──────── SUPPLIED INFORMATION

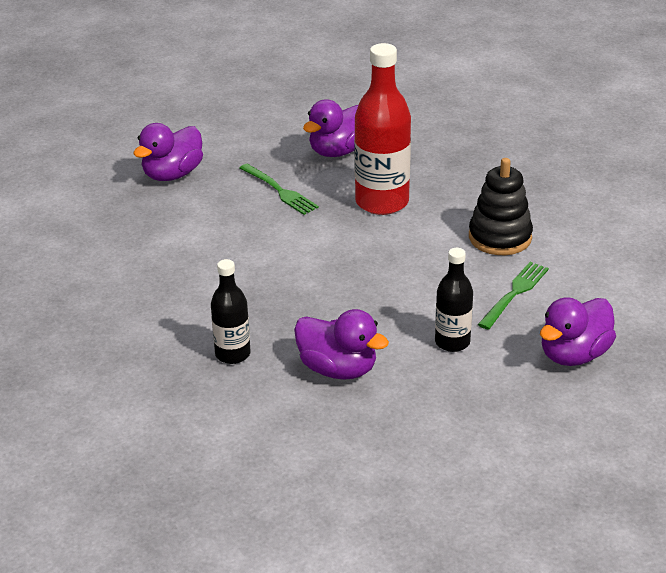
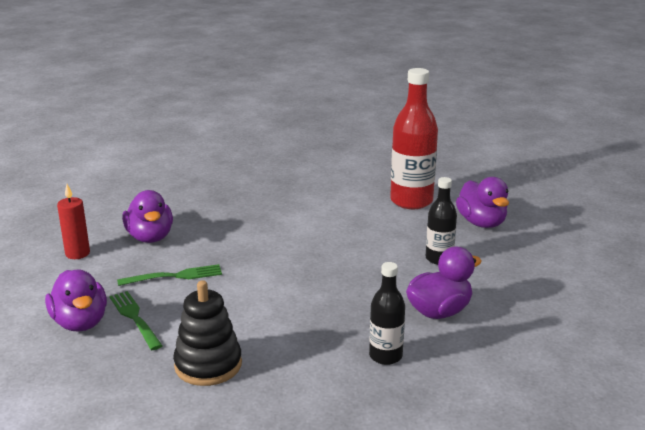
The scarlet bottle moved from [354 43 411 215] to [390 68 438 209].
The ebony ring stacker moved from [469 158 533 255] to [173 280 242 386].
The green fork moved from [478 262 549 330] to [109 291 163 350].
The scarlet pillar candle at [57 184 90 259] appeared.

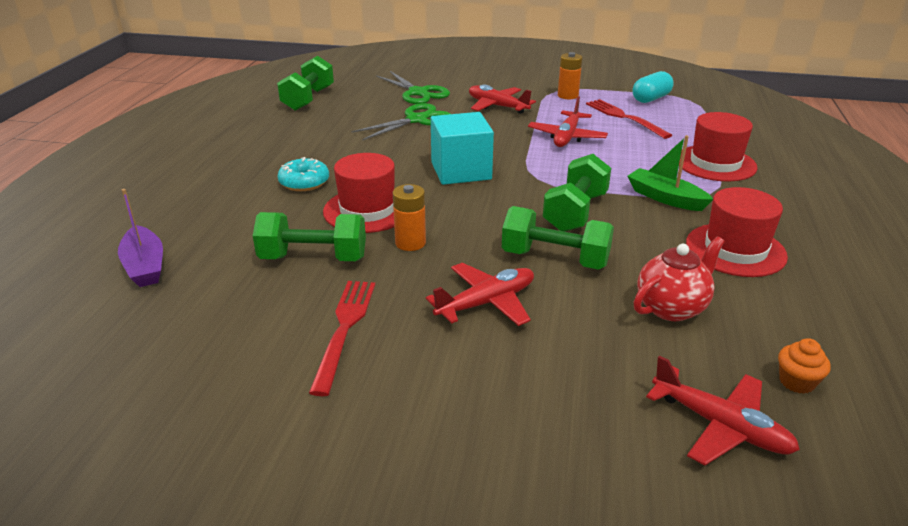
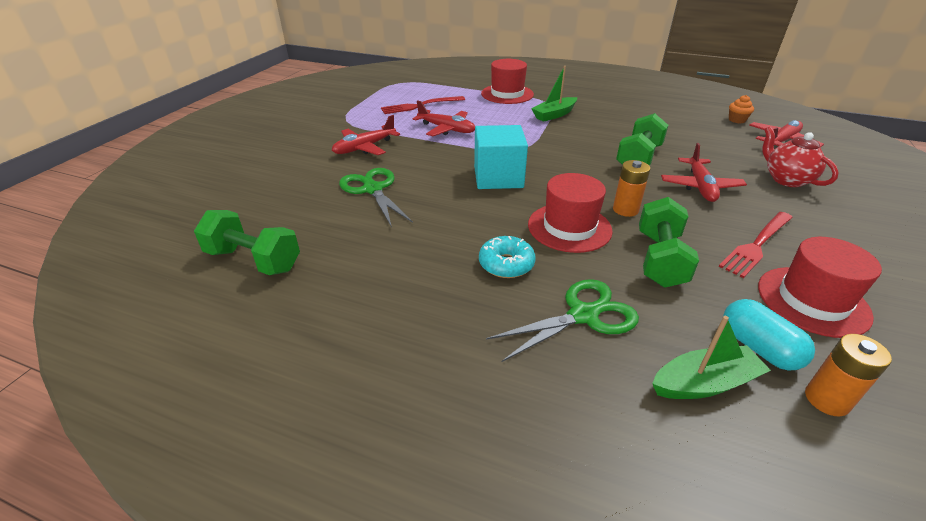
The orange-coloured power cell moved from [558 52 582 99] to [805 334 892 416].
The green shears moved from [376 71 450 104] to [486 279 639 362].
The turquoise pill shape moved from [632 71 674 103] to [723 299 815 371].
The green free weight at [543 154 611 232] disappeared.
The scarlet tall hat moved from [686 187 788 277] to [758 237 882 338].
The royal purple sailboat at [118 189 163 287] became the green sailboat at [652 316 771 399].
The scarlet teapot moved from [634 236 725 321] to [762 126 839 187].
The scarlet toy plane at [426 263 534 326] turned 150 degrees counterclockwise.
The scarlet fork at [309 281 375 396] turned 60 degrees counterclockwise.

────────────────

▸ **ACTIVITY**: The required output is each line from the one with "The royal purple" through the end of the material above, repeated exactly with both ends included.

▸ **ANSWER SECTION**:
The royal purple sailboat at [118 189 163 287] became the green sailboat at [652 316 771 399].
The scarlet teapot moved from [634 236 725 321] to [762 126 839 187].
The scarlet toy plane at [426 263 534 326] turned 150 degrees counterclockwise.
The scarlet fork at [309 281 375 396] turned 60 degrees counterclockwise.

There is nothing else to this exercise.